___ DATA FOR PROCESSING

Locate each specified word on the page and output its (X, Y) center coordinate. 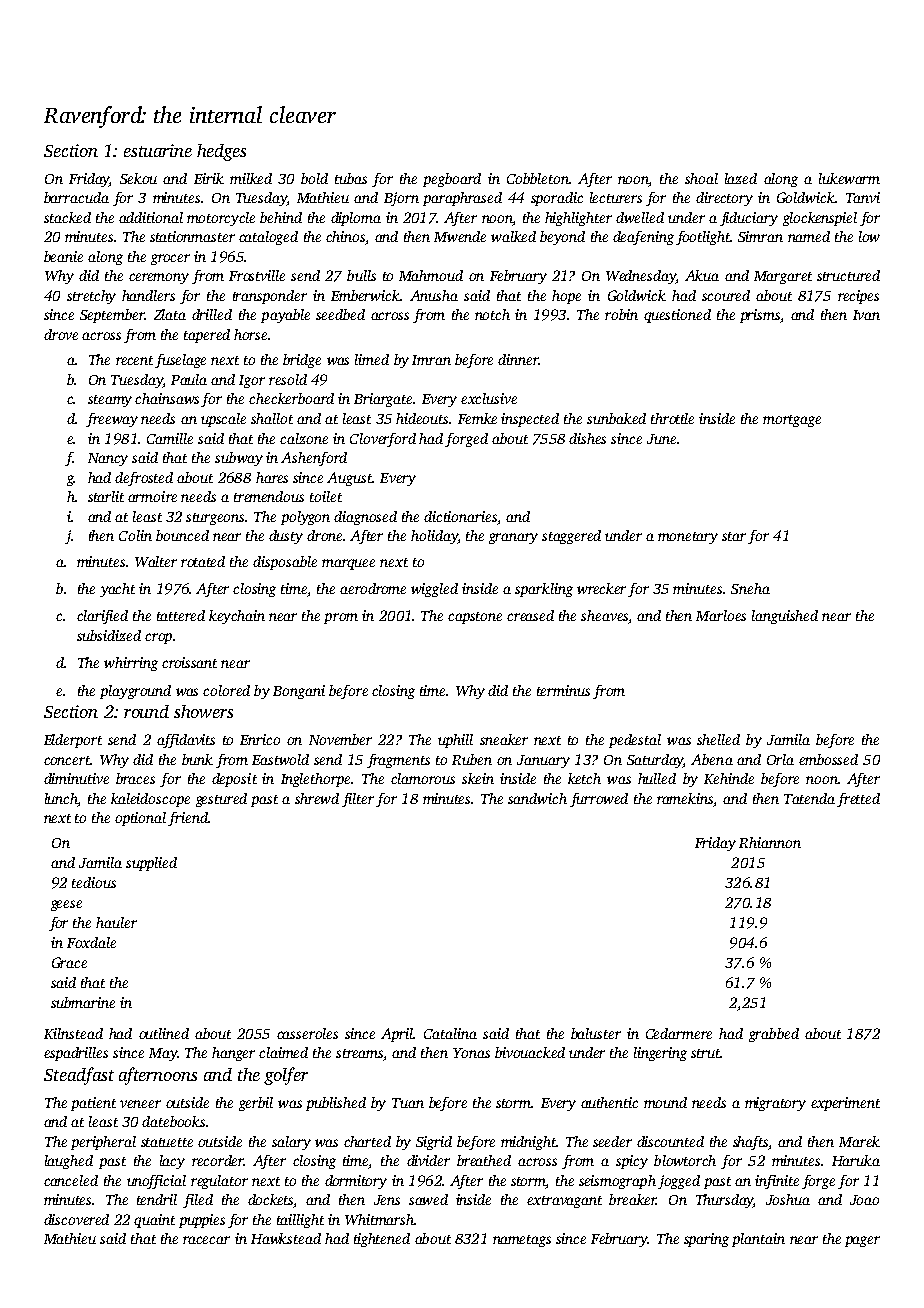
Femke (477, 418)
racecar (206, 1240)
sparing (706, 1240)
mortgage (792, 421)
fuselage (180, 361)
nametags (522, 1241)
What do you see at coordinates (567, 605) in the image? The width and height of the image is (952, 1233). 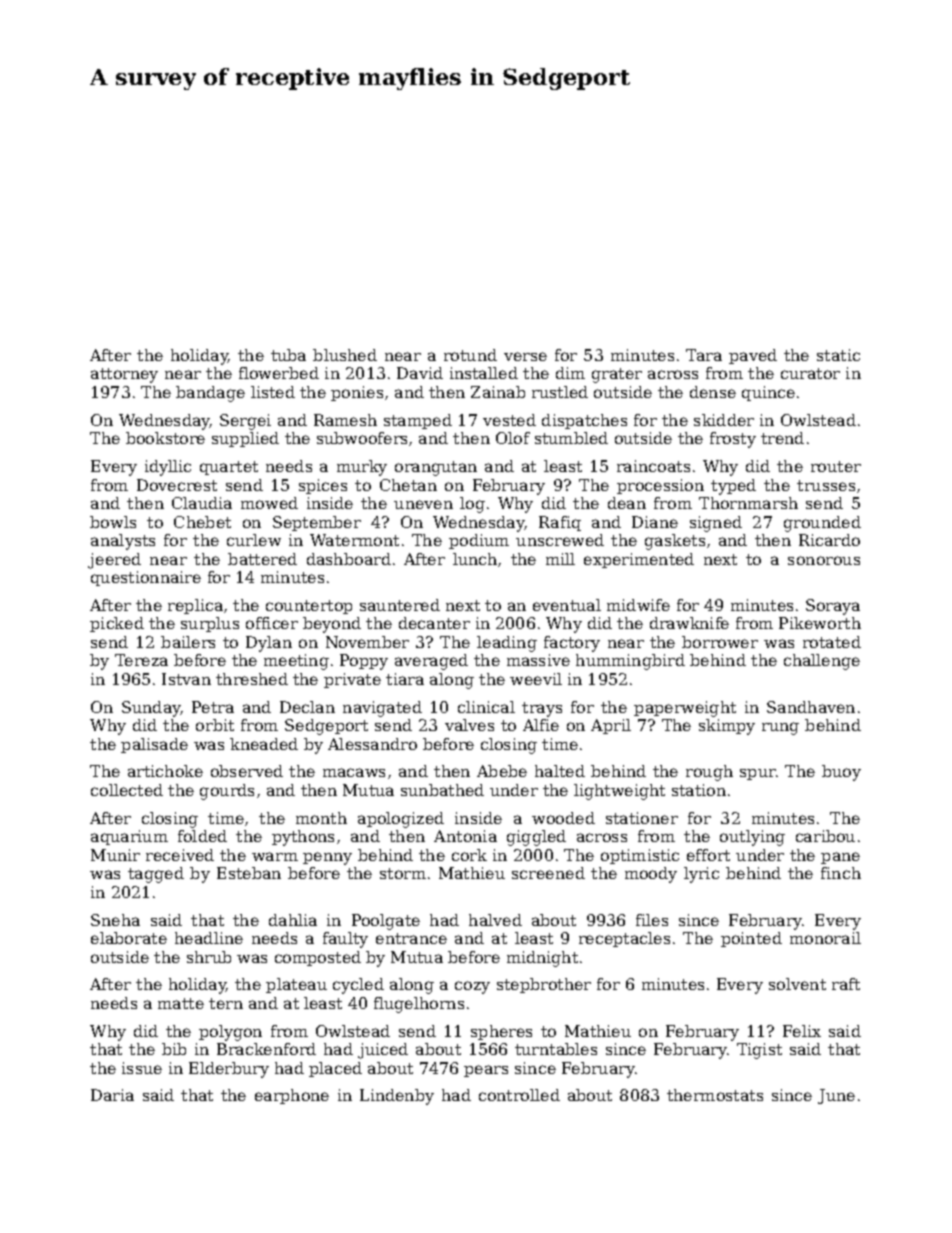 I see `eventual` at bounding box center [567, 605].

______

Edit the rows from the start through the line containing "nametags (522, 1241)", swapping "racecar" for "speedboat" and keeping everything else the same. Omit the pictures from your answer.

Locate each specified word on the page and output its (X, Y) center coordinate. 
Femke (477, 418)
speedboat (206, 1240)
sparing (706, 1240)
mortgage (792, 421)
fuselage (180, 361)
nametags (522, 1241)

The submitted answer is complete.